(Try it): From the first line to the last, write out the records exactly, leaving the pictures behind.

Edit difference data

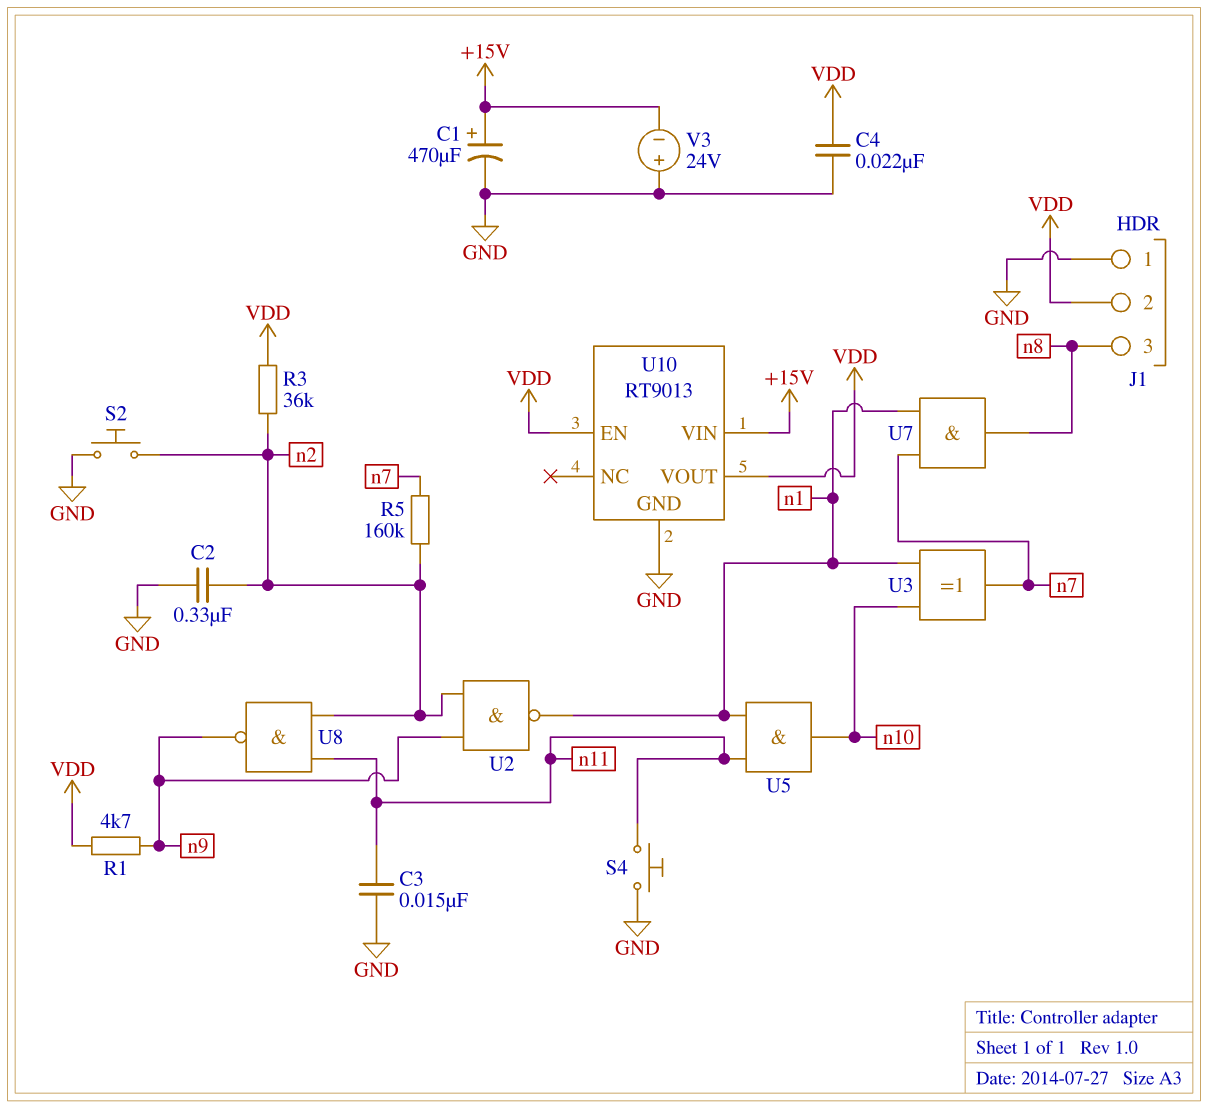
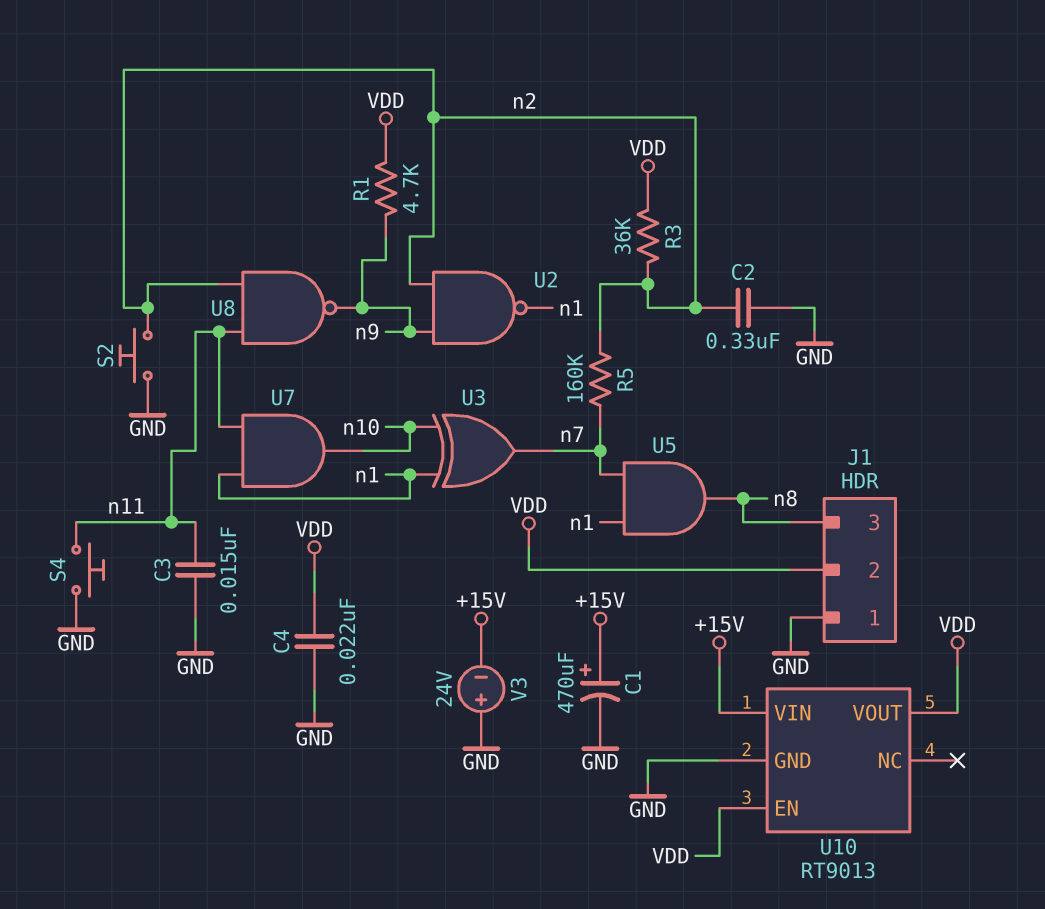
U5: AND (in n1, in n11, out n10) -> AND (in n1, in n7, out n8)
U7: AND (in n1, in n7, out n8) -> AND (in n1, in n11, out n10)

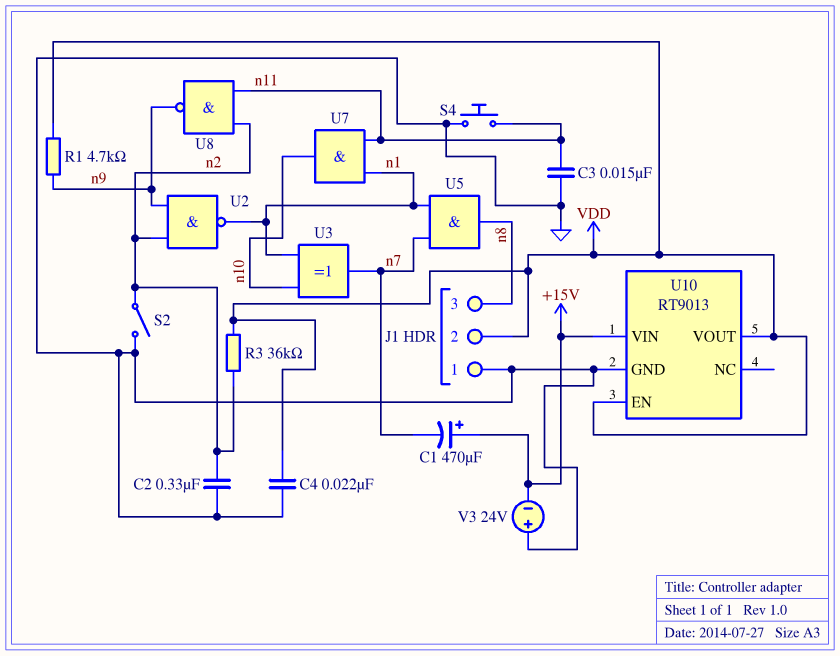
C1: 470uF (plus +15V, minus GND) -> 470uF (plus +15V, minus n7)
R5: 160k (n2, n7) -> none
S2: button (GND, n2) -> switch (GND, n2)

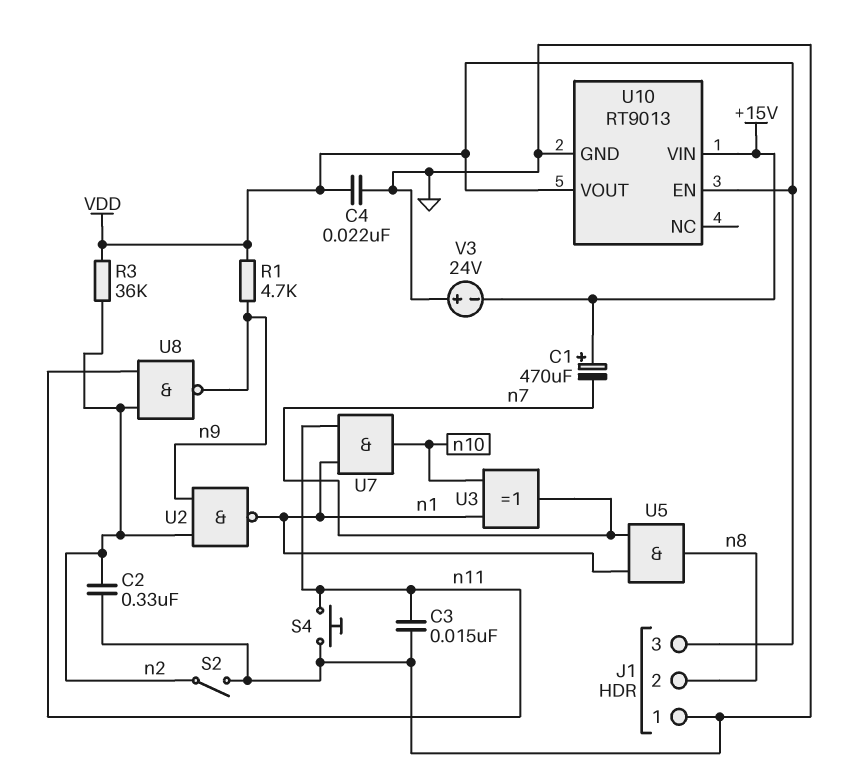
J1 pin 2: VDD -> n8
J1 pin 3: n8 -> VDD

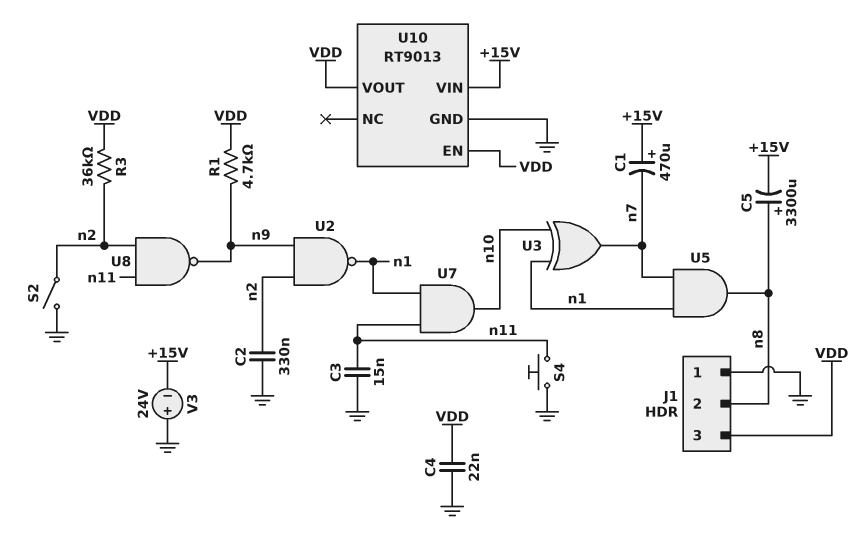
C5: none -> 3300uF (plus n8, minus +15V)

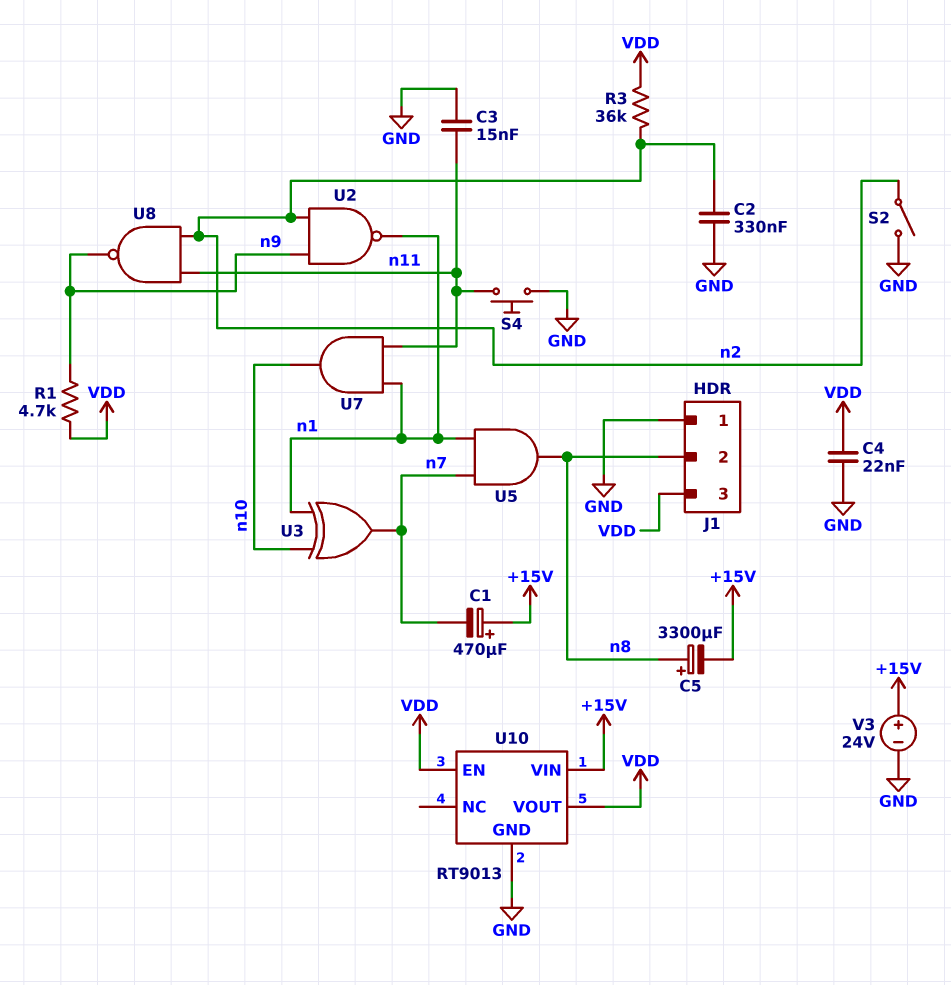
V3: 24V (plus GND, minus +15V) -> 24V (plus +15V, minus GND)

(Solution below):
U5: AND (in n1, in n11, out n10) -> AND (in n1, in n7, out n8)
U7: AND (in n1, in n7, out n8) -> AND (in n1, in n11, out n10)

C1: 470uF (plus +15V, minus GND) -> 470uF (plus +15V, minus n7)
R5: 160k (n2, n7) -> none
S2: button (GND, n2) -> switch (GND, n2)

J1 pin 2: VDD -> n8
J1 pin 3: n8 -> VDD

C5: none -> 3300uF (plus n8, minus +15V)

V3: 24V (plus GND, minus +15V) -> 24V (plus +15V, minus GND)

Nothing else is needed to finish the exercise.